------ Data listing ------

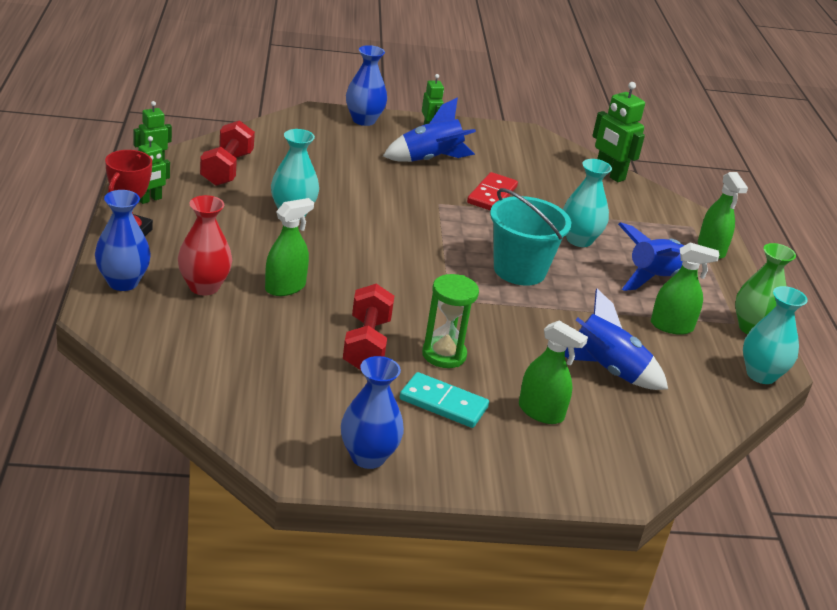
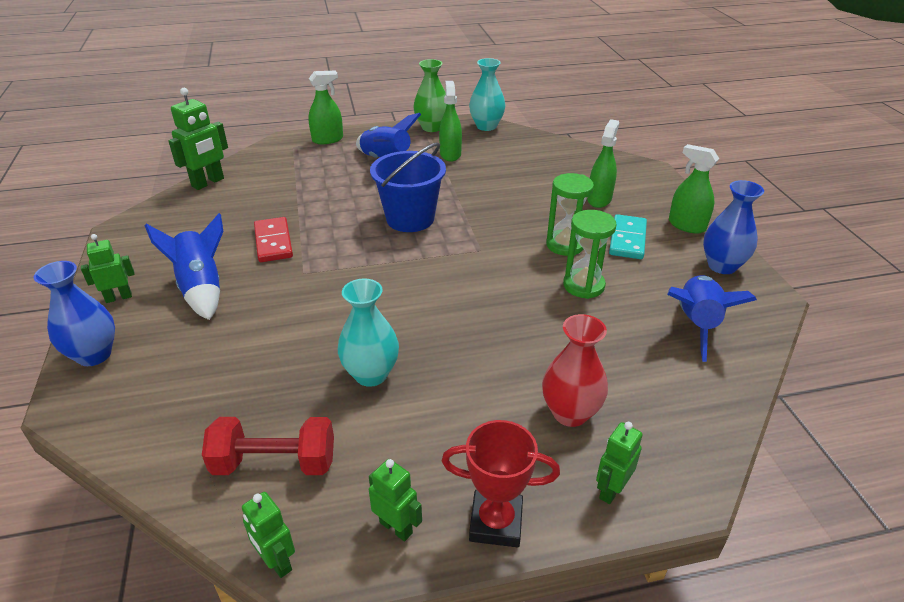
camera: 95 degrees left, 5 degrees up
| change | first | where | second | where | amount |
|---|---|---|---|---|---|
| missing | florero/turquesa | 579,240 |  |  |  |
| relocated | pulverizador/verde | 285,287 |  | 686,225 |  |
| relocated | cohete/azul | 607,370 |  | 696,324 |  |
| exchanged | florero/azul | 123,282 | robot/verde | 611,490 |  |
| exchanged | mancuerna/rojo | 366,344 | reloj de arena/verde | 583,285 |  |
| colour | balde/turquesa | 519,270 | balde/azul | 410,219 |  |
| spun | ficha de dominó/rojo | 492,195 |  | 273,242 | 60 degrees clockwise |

------

Work instructions
Reproduce each line from the listing above that includes the word "florero".

Answer for the task
| missing | florero/turquesa | 579,240 |  |  |  |
| exchanged | florero/azul | 123,282 | robot/verde | 611,490 |  |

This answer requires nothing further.